AIM OF THE EXERCISE: The lines below starting at the line containing "white cupcake: 0 -> 3" and ending at the line containing "white traffic cone: 2 -> 3" are to be repeated exactly, with both ends kept and nothing else added.

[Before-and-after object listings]
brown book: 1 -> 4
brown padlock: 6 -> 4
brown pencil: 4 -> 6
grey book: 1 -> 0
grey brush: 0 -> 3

* * *

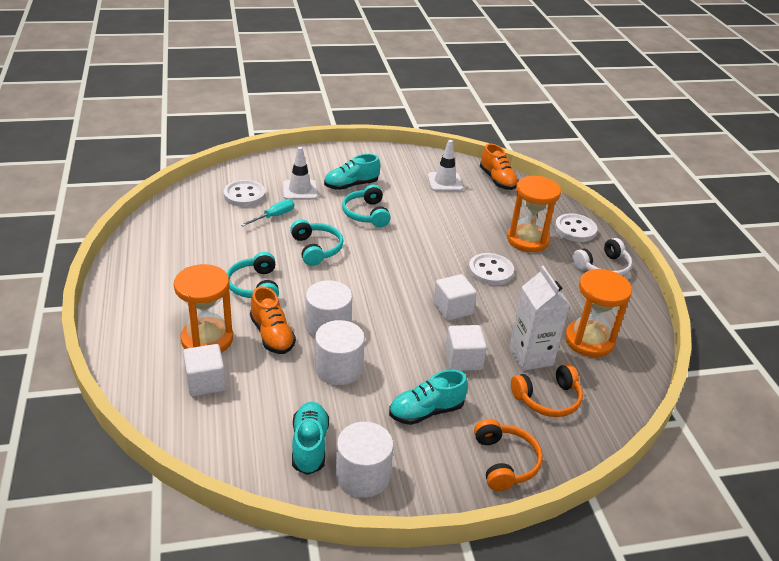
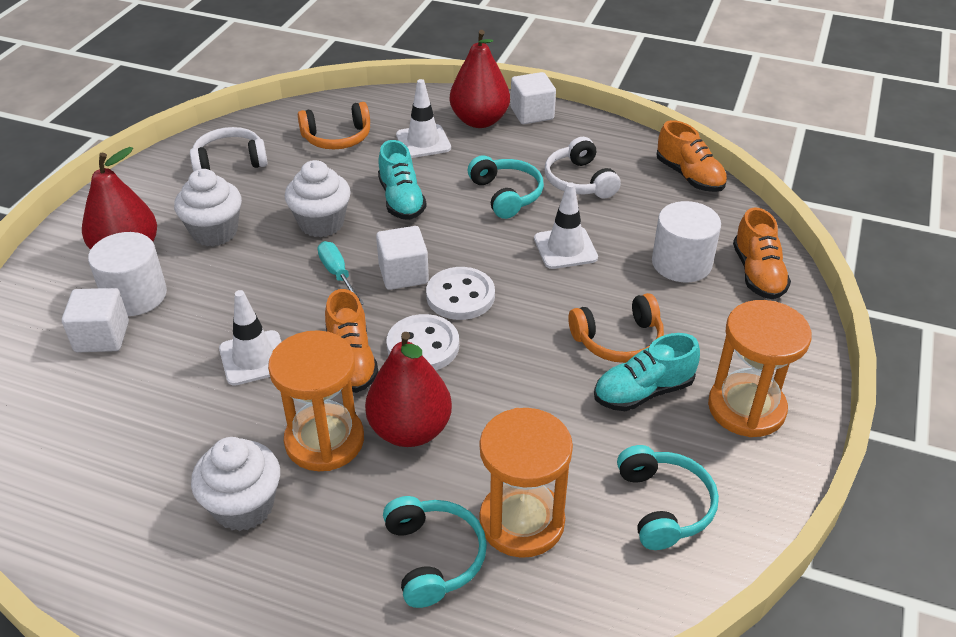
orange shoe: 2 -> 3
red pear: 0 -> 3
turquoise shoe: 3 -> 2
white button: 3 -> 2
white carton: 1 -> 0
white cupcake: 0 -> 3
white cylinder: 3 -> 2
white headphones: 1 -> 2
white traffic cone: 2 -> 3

REPLY:
white cupcake: 0 -> 3
white cylinder: 3 -> 2
white headphones: 1 -> 2
white traffic cone: 2 -> 3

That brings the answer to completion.